%%

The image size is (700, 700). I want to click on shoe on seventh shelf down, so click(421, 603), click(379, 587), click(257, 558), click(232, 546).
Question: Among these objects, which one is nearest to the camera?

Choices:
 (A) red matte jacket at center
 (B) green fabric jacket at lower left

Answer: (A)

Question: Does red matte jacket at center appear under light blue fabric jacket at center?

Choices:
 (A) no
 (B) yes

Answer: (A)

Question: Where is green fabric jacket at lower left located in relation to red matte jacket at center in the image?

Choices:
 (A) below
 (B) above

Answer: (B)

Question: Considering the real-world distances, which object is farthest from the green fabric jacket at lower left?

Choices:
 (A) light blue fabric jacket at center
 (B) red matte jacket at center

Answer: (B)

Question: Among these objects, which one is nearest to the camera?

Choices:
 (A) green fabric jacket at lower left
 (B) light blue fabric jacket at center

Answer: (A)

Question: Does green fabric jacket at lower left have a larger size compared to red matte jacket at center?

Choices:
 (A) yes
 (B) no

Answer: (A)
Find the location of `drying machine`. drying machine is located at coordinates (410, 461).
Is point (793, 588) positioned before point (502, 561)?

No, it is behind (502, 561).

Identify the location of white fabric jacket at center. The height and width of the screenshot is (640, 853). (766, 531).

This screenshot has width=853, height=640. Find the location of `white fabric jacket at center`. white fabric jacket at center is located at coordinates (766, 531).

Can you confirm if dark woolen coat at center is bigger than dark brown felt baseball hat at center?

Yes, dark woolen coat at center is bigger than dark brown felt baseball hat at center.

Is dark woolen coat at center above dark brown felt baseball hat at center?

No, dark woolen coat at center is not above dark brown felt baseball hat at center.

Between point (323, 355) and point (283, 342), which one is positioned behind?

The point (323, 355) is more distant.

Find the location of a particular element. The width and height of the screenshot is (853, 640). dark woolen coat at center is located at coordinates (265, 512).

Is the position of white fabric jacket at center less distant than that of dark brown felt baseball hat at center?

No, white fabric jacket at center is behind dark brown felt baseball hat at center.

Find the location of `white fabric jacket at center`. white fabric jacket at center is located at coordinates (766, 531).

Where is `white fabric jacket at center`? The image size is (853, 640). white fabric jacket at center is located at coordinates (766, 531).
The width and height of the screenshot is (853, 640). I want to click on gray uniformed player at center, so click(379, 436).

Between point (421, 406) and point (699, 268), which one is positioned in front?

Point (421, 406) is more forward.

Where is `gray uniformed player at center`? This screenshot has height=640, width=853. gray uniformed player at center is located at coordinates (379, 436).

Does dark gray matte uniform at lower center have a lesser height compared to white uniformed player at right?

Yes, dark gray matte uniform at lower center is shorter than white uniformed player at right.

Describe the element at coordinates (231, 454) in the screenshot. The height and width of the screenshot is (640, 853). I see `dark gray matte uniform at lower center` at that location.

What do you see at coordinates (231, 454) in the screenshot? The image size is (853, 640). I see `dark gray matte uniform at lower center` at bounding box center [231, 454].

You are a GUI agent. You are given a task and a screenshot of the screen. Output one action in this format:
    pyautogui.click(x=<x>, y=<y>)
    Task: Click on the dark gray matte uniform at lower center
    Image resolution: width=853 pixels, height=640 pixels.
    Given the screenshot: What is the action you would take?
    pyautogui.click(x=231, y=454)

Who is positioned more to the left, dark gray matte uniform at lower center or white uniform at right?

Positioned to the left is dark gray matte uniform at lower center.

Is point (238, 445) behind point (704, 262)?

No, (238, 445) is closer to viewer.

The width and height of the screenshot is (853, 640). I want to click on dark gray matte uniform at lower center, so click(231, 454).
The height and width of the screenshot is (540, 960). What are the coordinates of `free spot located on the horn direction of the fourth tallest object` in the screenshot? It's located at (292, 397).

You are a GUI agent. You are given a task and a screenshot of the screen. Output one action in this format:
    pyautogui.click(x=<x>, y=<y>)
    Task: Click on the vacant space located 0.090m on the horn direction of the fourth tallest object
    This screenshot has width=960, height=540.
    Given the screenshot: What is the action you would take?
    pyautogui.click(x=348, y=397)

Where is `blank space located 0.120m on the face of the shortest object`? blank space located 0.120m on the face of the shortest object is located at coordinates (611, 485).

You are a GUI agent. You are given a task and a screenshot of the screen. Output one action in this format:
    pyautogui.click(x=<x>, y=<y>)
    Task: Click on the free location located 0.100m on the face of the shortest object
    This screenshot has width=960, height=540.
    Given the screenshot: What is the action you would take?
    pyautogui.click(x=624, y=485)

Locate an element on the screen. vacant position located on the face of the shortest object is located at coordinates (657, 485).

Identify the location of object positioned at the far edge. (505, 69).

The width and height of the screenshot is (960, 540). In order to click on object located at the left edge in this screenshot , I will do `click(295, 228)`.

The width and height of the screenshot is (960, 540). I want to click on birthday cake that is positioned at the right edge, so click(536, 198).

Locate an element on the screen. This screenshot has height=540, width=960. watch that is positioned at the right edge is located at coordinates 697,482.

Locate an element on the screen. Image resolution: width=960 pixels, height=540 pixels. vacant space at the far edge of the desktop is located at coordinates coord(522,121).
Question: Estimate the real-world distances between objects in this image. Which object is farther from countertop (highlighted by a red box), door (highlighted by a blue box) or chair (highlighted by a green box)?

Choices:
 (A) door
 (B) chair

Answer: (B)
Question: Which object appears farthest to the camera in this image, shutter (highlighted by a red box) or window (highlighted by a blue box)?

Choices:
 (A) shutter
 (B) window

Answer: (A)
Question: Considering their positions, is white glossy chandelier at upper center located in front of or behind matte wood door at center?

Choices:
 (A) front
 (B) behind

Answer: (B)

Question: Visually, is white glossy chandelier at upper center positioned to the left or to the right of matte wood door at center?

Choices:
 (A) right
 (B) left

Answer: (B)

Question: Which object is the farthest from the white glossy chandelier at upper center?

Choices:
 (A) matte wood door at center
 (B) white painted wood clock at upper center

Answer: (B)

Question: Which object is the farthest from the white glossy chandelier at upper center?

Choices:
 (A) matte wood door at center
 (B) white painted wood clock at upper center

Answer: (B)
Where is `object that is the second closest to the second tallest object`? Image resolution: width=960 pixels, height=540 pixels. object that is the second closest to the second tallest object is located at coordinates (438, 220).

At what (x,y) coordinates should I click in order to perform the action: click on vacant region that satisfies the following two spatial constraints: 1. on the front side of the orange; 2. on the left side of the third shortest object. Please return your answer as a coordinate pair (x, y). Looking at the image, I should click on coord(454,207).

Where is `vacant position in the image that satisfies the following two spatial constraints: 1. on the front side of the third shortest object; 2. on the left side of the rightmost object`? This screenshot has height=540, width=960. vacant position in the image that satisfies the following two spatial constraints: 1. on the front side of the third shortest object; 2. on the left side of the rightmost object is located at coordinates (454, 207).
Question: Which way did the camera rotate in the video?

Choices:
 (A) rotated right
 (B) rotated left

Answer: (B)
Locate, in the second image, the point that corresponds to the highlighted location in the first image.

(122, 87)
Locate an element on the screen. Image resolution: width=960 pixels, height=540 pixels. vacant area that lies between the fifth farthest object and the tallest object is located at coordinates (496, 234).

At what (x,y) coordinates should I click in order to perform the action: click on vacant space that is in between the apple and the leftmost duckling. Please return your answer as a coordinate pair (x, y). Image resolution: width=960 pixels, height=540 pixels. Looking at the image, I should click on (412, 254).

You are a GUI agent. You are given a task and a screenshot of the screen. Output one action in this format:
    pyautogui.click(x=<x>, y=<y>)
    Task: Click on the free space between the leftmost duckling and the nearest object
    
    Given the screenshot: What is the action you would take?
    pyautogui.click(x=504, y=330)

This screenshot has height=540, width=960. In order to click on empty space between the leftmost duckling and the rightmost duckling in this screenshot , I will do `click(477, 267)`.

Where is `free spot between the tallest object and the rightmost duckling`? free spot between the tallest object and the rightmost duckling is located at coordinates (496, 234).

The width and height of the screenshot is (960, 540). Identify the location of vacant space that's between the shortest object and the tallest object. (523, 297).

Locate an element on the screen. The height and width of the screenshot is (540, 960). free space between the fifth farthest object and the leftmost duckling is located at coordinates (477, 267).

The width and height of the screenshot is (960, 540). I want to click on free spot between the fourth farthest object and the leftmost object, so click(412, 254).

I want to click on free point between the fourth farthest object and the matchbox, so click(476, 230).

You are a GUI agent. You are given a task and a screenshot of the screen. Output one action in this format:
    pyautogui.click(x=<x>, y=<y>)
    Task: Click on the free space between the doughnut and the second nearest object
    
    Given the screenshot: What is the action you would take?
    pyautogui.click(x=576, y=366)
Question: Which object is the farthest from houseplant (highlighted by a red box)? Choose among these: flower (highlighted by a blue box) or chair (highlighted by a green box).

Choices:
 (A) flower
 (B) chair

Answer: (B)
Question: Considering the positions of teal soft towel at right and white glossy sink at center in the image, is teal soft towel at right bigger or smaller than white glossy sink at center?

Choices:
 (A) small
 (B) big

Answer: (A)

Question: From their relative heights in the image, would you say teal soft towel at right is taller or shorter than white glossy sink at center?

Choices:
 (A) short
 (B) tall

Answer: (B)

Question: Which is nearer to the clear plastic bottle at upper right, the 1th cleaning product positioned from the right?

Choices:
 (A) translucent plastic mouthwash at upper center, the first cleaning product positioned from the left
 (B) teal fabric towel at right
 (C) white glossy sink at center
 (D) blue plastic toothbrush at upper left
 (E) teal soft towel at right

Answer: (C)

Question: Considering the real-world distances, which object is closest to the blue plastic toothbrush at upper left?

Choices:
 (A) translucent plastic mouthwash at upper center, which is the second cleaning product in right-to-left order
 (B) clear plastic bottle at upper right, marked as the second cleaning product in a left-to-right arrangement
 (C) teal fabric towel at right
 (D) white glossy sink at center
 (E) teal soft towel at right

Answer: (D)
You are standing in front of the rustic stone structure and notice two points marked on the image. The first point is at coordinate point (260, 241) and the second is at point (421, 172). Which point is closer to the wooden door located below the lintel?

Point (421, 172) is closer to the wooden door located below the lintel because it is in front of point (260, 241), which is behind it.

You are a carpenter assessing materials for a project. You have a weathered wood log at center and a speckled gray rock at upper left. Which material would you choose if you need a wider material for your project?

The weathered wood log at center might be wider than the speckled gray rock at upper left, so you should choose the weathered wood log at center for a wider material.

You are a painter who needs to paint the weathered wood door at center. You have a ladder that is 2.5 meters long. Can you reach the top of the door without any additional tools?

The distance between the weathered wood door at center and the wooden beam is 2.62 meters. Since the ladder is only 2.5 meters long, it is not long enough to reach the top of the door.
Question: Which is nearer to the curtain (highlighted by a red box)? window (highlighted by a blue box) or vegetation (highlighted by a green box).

%%

- Try it
Can you rewrite the entries between the line holding "Answer: (D)" and the line holding "Point (421, 172) is", both included, so that "wooden door" becomes "timber door" and nothing else changes?

- Written reply
Answer: (D)
You are standing in front of the rustic stone structure and notice two points marked on the image. The first point is at coordinate point (260, 241) and the second is at point (421, 172). Which point is closer to the timber door located below the lintel?

Point (421, 172) is closer to the timber door located below the lintel because it is in front of point (260, 241), which is behind it.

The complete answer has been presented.